* _SUPPLIED RECORDS_:
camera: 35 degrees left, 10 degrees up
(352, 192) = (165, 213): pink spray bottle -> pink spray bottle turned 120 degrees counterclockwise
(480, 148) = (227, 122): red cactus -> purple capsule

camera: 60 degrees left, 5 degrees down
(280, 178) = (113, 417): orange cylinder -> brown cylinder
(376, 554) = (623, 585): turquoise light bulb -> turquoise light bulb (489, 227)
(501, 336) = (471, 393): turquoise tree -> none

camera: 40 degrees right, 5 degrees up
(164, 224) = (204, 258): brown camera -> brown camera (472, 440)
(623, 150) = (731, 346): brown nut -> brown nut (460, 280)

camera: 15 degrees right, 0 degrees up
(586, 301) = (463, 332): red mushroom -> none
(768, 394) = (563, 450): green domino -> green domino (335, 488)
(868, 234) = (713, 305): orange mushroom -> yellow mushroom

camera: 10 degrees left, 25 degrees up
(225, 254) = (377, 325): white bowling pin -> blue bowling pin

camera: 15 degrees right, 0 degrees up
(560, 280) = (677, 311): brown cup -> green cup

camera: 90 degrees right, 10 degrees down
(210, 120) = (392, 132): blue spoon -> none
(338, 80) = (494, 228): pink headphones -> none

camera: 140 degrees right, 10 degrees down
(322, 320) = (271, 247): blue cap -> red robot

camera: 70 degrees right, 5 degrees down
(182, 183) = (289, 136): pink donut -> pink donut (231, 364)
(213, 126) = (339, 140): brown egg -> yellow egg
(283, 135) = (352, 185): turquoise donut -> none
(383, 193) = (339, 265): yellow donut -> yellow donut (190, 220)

* _TASK GOAL_: Could the entire listing be reproduced without any alteration?

* _TASK ANSWER_:
camera: 35 degrees left, 10 degrees up
(352, 192) = (165, 213): pink spray bottle -> pink spray bottle turned 120 degrees counterclockwise
(480, 148) = (227, 122): red cactus -> purple capsule

camera: 60 degrees left, 5 degrees down
(280, 178) = (113, 417): orange cylinder -> brown cylinder
(376, 554) = (623, 585): turquoise light bulb -> turquoise light bulb (489, 227)
(501, 336) = (471, 393): turquoise tree -> none

camera: 40 degrees right, 5 degrees up
(164, 224) = (204, 258): brown camera -> brown camera (472, 440)
(623, 150) = (731, 346): brown nut -> brown nut (460, 280)

camera: 15 degrees right, 0 degrees up
(586, 301) = (463, 332): red mushroom -> none
(768, 394) = (563, 450): green domino -> green domino (335, 488)
(868, 234) = (713, 305): orange mushroom -> yellow mushroom

camera: 10 degrees left, 25 degrees up
(225, 254) = (377, 325): white bowling pin -> blue bowling pin

camera: 15 degrees right, 0 degrees up
(560, 280) = (677, 311): brown cup -> green cup

camera: 90 degrees right, 10 degrees down
(210, 120) = (392, 132): blue spoon -> none
(338, 80) = (494, 228): pink headphones -> none

camera: 140 degrees right, 10 degrees down
(322, 320) = (271, 247): blue cap -> red robot

camera: 70 degrees right, 5 degrees down
(182, 183) = (289, 136): pink donut -> pink donut (231, 364)
(213, 126) = (339, 140): brown egg -> yellow egg
(283, 135) = (352, 185): turquoise donut -> none
(383, 193) = (339, 265): yellow donut -> yellow donut (190, 220)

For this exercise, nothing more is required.